• DIRECTIONS FOR THIS TASK: Extract all of the entries and set them down verbatim.

──────────────────────────────

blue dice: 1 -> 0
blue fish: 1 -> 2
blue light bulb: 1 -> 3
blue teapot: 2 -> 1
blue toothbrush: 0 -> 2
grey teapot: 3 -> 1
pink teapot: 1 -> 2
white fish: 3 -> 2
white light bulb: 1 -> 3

──────────────────────────────

• RESPONSE:
blue dice: 1 -> 0
blue fish: 1 -> 2
blue light bulb: 1 -> 3
blue teapot: 2 -> 1
blue toothbrush: 0 -> 2
grey teapot: 3 -> 1
pink teapot: 1 -> 2
white fish: 3 -> 2
white light bulb: 1 -> 3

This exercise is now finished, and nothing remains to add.